Assigned task – Please say how many lines in the material include the string "hexagon", and nothing else.

Input data –
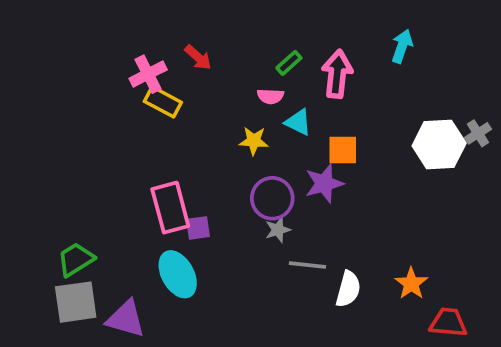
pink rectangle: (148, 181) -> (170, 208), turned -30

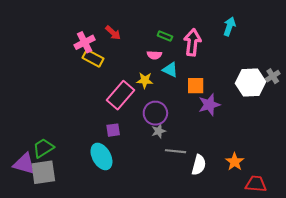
green rectangle: (289, 63) -> (165, 36), turned 64
purple star: (324, 183) -> (209, 105), moved
pink rectangle: (170, 208) -> (121, 95), moved, turned 56
purple triangle: (126, 319) -> (24, 164), moved

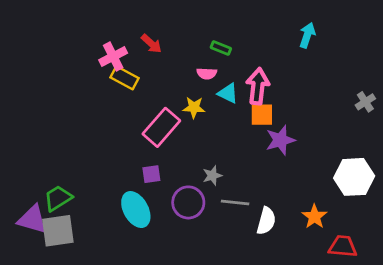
pink arrow: (192, 42) -> (258, 86), moved
white hexagon: (251, 82) -> (354, 177), moved
purple circle: (155, 113) -> (188, 202), moved

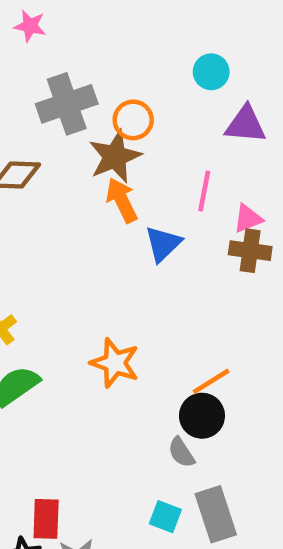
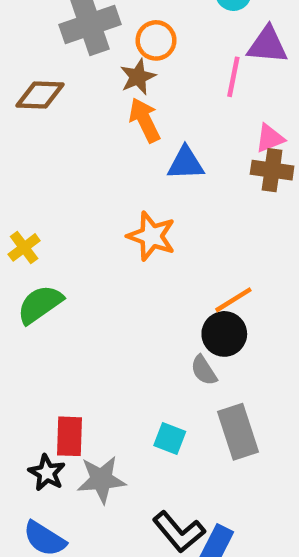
brown star: (115, 157) -> (138, 77), size x0.7
pink line: (204, 191) -> (233, 77), moved
blue triangle: (163, 244) -> (186, 163), turned 42
orange star: (115, 363) -> (151, 236), moved
cyan square: (165, 517) -> (170, 439), moved

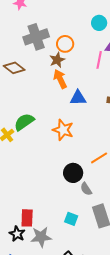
brown diamond: (40, 95) -> (14, 68), turned 35
green semicircle: (40, 304) -> (24, 122), moved
black circle: (224, 334) -> (73, 173), moved

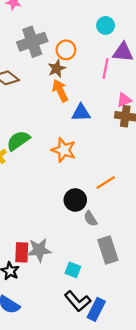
cyan square: (71, 219) -> (73, 270), moved
gray star: (41, 237) -> (39, 250), moved

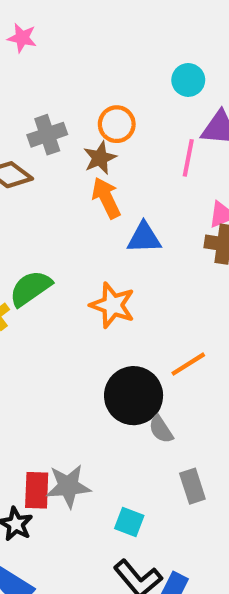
gray cross: (32, 42) -> (47, 135), moved, size x0.7
black circle: (75, 200) -> (134, 396), size x1.4
gray rectangle: (108, 250) -> (192, 486), size x0.7

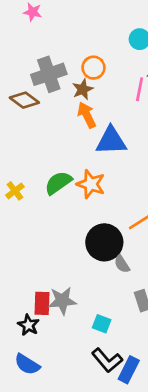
gray cross: (47, 135) -> (49, 74), size x1.4
blue triangle: (144, 238) -> (111, 141), size x1.4
green semicircle: (30, 288) -> (58, 183), moved

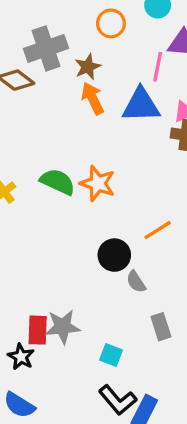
orange circle: (93, 68) -> (111, 23), moved
blue triangle: (111, 141) -> (141, 105), moved
green semicircle: (58, 183) -> (58, 182), turned 60
black circle: (104, 242) -> (114, 255), size x0.7

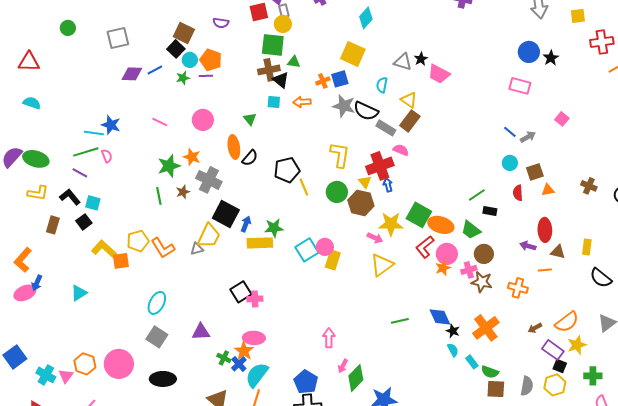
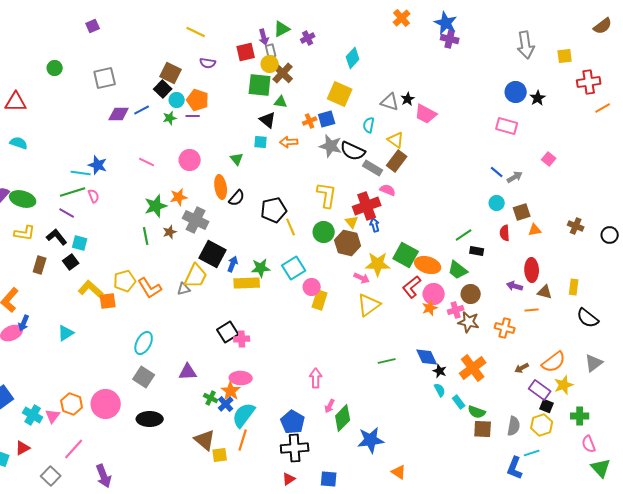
brown cross: (269, 70) -> (283, 73), moved, turned -35
orange star: (192, 157) -> (179, 197), turned -30
cyan square: (307, 250) -> (294, 268), moved

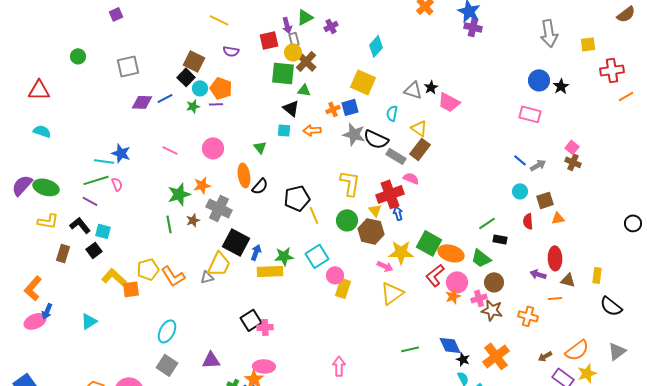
brown cross: (576, 226) -> (573, 162), moved

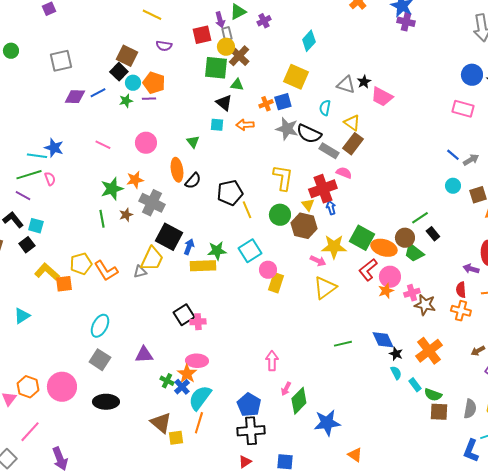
red semicircle: (528, 221) -> (461, 290), moved
black rectangle: (500, 239) -> (433, 234), turned 40
brown circle: (494, 282) -> (405, 238), moved

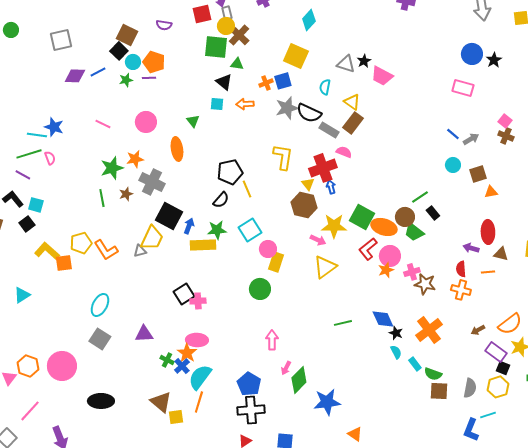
gray star: (287, 129) -> (287, 108), turned -30
black semicircle: (193, 181) -> (221, 200), moved
green circle: (280, 215) -> (260, 289), moved
black ellipse: (106, 402) -> (101, 401), moved

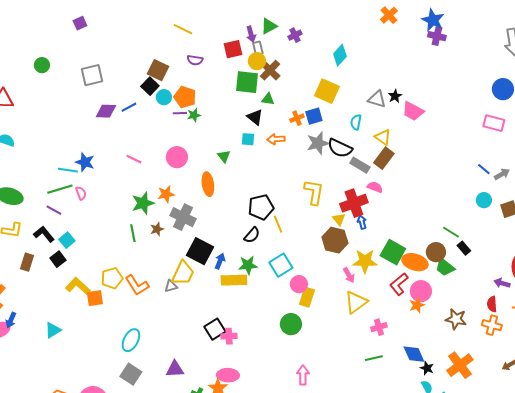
green star: (126, 80) -> (194, 115), moved
green line: (420, 197) -> (451, 232), turned 66
cyan square: (36, 205) -> (67, 240), turned 35
pink arrow: (318, 240) -> (349, 275), turned 35
pink cross: (412, 272) -> (379, 327), moved

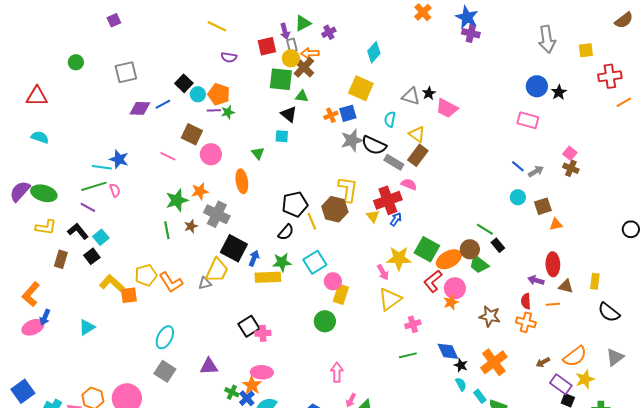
brown square: (158, 70) -> (192, 134), moved
orange arrow: (276, 139) -> (310, 53), moved
blue arrow: (362, 222) -> (396, 219), turned 48
brown hexagon: (335, 240) -> (335, 209), moved
orange ellipse: (415, 262) -> (449, 259), turned -45

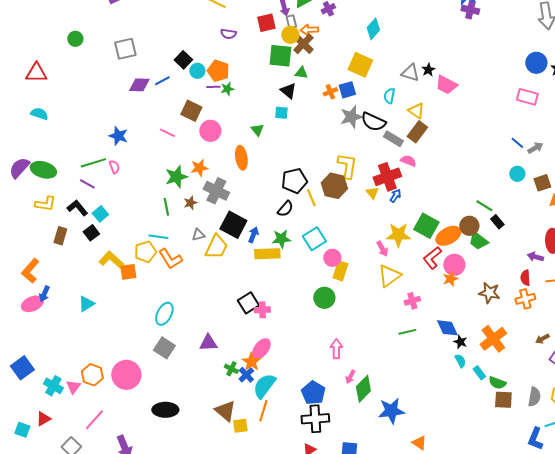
cyan line: (102, 167) -> (158, 237), moved
gray triangle: (205, 283) -> (198, 235), moved
orange cross: (526, 322) -> (525, 299), turned -30
pink ellipse: (262, 372) -> (261, 349), turned -55

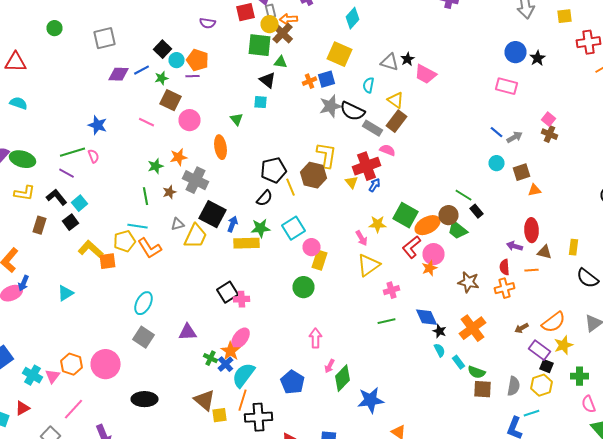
green star: (227, 89) -> (162, 78), moved
green star: (176, 177) -> (156, 166), size x0.7
yellow star: (398, 235) -> (378, 224), size x0.7
black cross: (315, 419) -> (258, 417), moved

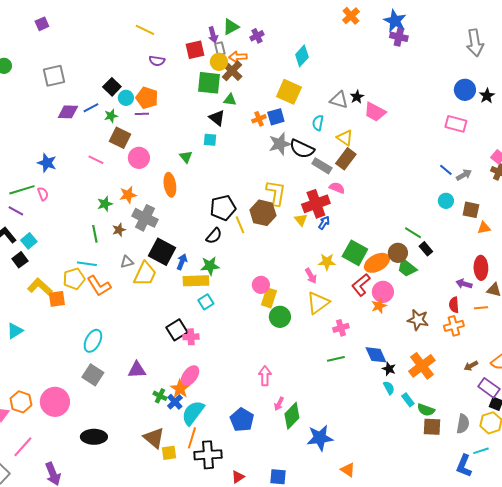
brown square: (522, 172) -> (471, 210), turned 30
cyan square: (294, 228) -> (206, 302), moved, size x0.7
green circle: (304, 287) -> (280, 317), moved

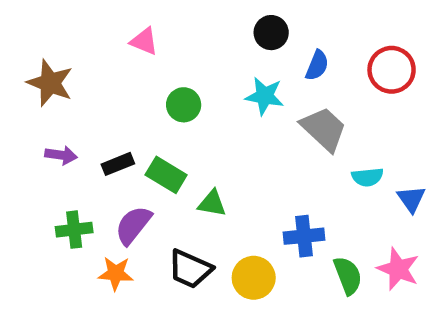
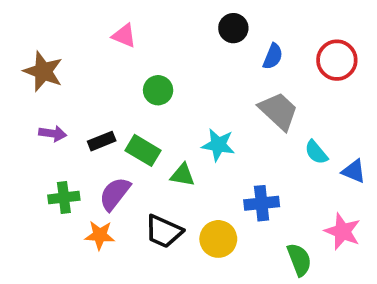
cyan star: (265, 96) -> (218, 145), moved
cyan semicircle: (367, 177) -> (316, 152), turned 56
blue triangle: (411, 199) -> (354, 171), turned -32
green semicircle: (348, 276) -> (299, 260), moved

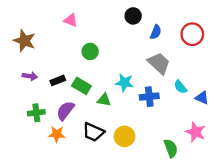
blue cross: (262, 203) -> (149, 97), moved

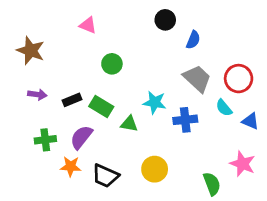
red circle: (192, 34) -> (239, 79), moved
black trapezoid: (93, 132) -> (105, 176), moved

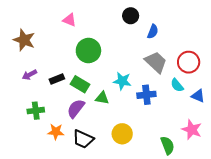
green circle: (112, 64) -> (88, 51), size x1.5
purple arrow: (37, 95) -> (29, 75), turned 144
purple semicircle: (81, 137) -> (76, 108), moved

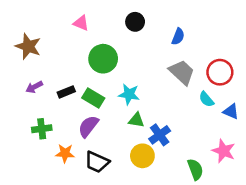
black circle: (131, 16) -> (135, 22), moved
cyan star: (122, 81) -> (129, 94), moved
blue cross: (146, 95) -> (160, 135), moved, turned -30
green triangle: (102, 98) -> (136, 120), moved

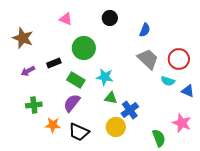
black rectangle: (66, 92) -> (54, 63), moved
cyan semicircle: (206, 99) -> (168, 81), turned -32

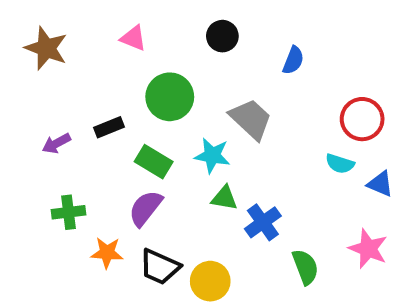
brown star: (23, 38) -> (46, 48), moved
gray trapezoid: (148, 59) -> (251, 119), moved
yellow circle: (116, 127) -> (210, 281), moved
green semicircle: (159, 138) -> (305, 267), moved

Response to this exercise – 2